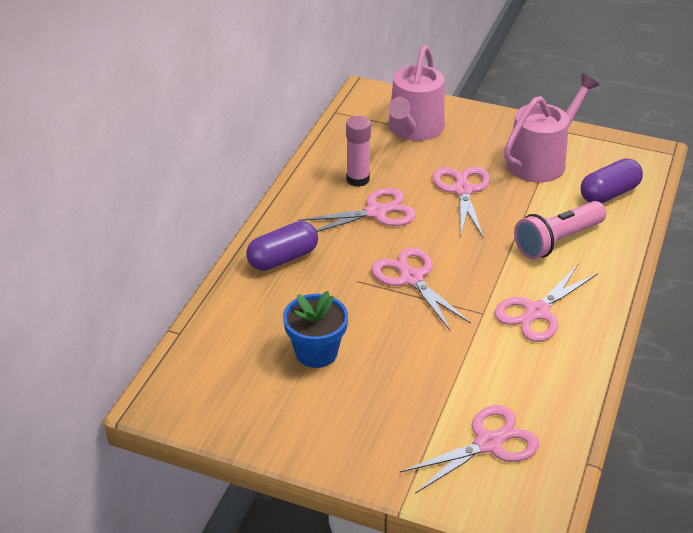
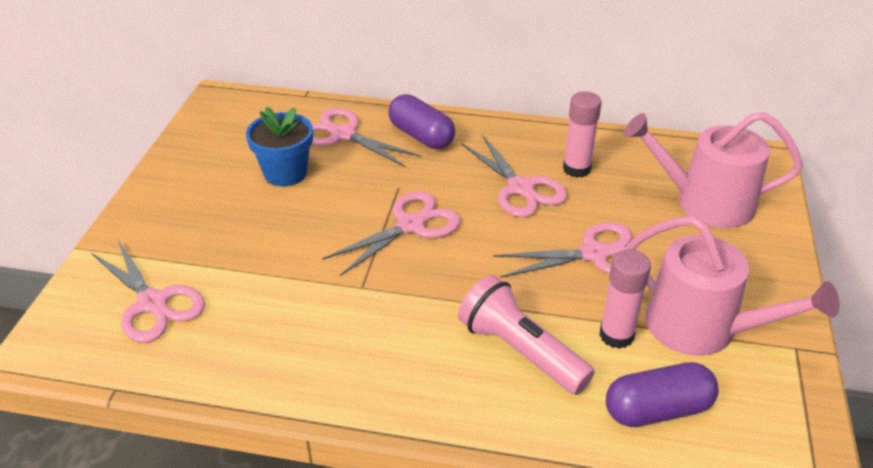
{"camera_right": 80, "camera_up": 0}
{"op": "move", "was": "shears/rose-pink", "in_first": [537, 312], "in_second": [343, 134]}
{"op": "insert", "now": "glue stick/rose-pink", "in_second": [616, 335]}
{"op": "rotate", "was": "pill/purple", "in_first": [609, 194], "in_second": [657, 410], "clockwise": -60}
● ● ● ●
§ **About this task**:
Give the data again exactly, image-free.

§ **Solution to this task**:
{"camera_right": 80, "camera_up": 0}
{"op": "move", "was": "shears/rose-pink", "in_first": [537, 312], "in_second": [343, 134]}
{"op": "insert", "now": "glue stick/rose-pink", "in_second": [616, 335]}
{"op": "rotate", "was": "pill/purple", "in_first": [609, 194], "in_second": [657, 410], "clockwise": -60}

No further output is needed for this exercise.